In your copy, leave out the pictures and output only the lines from the one holding "pink square: (128, 48) -> (95, 14), moved" through the end of the data below, exactly.

•••••

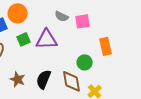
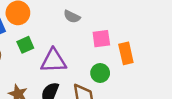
pink square: (83, 21) -> (101, 39), moved
purple triangle: (47, 39) -> (53, 61), moved

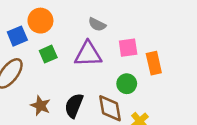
purple triangle: (53, 61) -> (88, 54), moved

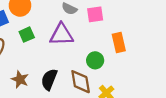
pink square: (128, 48) -> (95, 14), moved

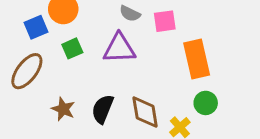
orange rectangle: (119, 42) -> (197, 59), size x1.4
green circle: (95, 60) -> (206, 103), moved

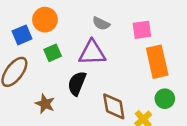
pink square: (165, 21) -> (142, 30), moved
black semicircle: (103, 109) -> (77, 83), moved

•••••

RESULT OF THIS EXERCISE:
pink square: (128, 48) -> (95, 14), moved

orange rectangle: (119, 42) -> (197, 59), size x1.4
green circle: (95, 60) -> (206, 103), moved

pink square: (165, 21) -> (142, 30), moved
black semicircle: (103, 109) -> (77, 83), moved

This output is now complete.